- [PROBLEM TO SOLVE]
In the records below, some lines contain the word "STEPPER". Copy each of them.

Extracted records
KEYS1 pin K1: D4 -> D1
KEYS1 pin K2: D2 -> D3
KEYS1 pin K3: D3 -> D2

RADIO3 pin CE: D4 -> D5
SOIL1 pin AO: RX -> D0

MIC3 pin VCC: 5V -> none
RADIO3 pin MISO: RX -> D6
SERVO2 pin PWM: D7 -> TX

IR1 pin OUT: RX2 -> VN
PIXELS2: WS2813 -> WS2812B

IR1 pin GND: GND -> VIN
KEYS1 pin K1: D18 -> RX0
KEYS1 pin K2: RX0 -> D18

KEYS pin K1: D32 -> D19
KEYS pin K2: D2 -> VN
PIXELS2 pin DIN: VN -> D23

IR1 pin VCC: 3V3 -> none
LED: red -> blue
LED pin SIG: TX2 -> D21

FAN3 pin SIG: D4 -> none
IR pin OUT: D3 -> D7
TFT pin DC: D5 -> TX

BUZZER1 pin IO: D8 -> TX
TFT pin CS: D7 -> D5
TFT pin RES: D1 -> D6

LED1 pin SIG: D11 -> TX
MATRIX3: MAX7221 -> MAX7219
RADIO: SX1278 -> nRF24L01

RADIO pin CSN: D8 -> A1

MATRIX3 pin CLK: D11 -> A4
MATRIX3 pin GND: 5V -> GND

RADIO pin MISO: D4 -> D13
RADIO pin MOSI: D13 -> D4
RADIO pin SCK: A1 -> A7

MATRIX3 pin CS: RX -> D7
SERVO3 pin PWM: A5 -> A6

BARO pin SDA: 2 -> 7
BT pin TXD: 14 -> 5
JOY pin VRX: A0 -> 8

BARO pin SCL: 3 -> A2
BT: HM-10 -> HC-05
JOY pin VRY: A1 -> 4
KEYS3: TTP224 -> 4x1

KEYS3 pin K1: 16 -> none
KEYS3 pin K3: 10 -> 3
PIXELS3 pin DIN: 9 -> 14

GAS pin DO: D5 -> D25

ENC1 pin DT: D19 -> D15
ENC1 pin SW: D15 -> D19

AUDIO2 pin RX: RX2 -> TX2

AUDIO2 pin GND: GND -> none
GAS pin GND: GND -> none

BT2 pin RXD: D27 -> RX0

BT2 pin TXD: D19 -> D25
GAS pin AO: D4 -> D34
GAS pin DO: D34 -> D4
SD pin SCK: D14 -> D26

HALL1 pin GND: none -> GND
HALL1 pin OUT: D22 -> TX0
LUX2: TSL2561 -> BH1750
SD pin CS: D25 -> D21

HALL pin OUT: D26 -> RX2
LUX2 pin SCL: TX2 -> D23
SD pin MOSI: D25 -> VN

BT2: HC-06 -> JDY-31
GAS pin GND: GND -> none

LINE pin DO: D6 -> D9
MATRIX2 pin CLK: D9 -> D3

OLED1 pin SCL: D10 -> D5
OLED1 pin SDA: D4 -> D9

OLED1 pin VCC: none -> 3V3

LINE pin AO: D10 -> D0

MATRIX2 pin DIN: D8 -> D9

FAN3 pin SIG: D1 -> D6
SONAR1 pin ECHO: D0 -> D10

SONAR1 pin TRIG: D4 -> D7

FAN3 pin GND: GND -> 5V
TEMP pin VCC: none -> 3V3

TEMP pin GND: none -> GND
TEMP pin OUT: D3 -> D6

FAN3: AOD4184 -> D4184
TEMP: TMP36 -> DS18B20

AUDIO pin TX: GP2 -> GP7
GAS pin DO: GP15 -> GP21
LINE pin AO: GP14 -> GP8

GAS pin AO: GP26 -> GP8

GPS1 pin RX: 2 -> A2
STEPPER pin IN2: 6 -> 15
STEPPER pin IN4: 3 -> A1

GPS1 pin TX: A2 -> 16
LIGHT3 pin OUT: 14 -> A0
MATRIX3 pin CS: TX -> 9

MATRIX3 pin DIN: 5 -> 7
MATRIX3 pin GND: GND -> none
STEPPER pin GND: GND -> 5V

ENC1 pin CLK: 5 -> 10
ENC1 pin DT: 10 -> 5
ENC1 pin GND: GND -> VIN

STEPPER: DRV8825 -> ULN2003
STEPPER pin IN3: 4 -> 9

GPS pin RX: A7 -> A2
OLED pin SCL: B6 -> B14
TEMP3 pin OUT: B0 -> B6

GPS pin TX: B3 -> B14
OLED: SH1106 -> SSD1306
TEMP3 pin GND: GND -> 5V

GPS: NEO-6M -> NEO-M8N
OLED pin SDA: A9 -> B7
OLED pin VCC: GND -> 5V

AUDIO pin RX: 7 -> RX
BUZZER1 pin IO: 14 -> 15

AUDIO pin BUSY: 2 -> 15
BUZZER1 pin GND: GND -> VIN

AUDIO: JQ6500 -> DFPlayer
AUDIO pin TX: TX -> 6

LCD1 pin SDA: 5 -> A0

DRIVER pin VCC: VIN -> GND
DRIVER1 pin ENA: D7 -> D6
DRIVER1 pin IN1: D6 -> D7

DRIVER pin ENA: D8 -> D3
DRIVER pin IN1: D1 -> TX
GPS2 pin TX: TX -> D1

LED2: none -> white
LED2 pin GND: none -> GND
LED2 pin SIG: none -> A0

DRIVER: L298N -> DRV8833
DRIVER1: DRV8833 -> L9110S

- [EXERCISE RESULT]
STEPPER pin IN2: 6 -> 15
STEPPER pin IN4: 3 -> A1
STEPPER pin GND: GND -> 5V
STEPPER: DRV8825 -> ULN2003
STEPPER pin IN3: 4 -> 9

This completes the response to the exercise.